Saved data entries
━━━━━━━━━━

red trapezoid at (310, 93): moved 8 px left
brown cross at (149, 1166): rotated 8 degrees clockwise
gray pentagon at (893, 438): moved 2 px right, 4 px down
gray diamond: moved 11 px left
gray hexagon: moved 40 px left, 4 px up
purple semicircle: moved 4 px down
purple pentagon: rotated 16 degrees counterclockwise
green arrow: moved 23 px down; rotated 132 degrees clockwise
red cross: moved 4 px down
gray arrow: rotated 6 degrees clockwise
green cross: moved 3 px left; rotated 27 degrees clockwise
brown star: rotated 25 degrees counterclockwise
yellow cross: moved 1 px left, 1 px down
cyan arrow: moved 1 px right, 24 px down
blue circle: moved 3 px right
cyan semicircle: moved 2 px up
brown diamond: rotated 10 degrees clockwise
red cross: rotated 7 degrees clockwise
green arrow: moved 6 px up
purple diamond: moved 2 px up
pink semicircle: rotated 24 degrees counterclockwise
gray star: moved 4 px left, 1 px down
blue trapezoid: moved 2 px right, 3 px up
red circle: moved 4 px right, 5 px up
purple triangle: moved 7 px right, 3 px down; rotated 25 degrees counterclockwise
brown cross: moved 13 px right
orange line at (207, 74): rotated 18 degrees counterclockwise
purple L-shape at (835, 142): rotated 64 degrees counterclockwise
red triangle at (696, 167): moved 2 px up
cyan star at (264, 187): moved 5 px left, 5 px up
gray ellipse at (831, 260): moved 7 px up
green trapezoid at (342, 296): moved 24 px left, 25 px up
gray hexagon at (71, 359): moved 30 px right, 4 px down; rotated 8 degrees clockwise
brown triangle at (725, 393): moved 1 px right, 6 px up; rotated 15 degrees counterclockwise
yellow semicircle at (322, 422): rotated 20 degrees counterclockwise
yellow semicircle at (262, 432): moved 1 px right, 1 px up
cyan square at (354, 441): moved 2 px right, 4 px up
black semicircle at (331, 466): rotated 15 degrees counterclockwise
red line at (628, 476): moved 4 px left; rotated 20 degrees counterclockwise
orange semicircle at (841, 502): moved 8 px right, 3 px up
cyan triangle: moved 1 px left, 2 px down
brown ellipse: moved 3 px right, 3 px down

━━━━━━━━━━

● **Exercise objective**
Within the lines above, find those holding the word "hexagon" and copy them.

● **Answer for the task**
gray hexagon: moved 40 px left, 4 px up
gray hexagon at (71, 359): moved 30 px right, 4 px down; rotated 8 degrees clockwise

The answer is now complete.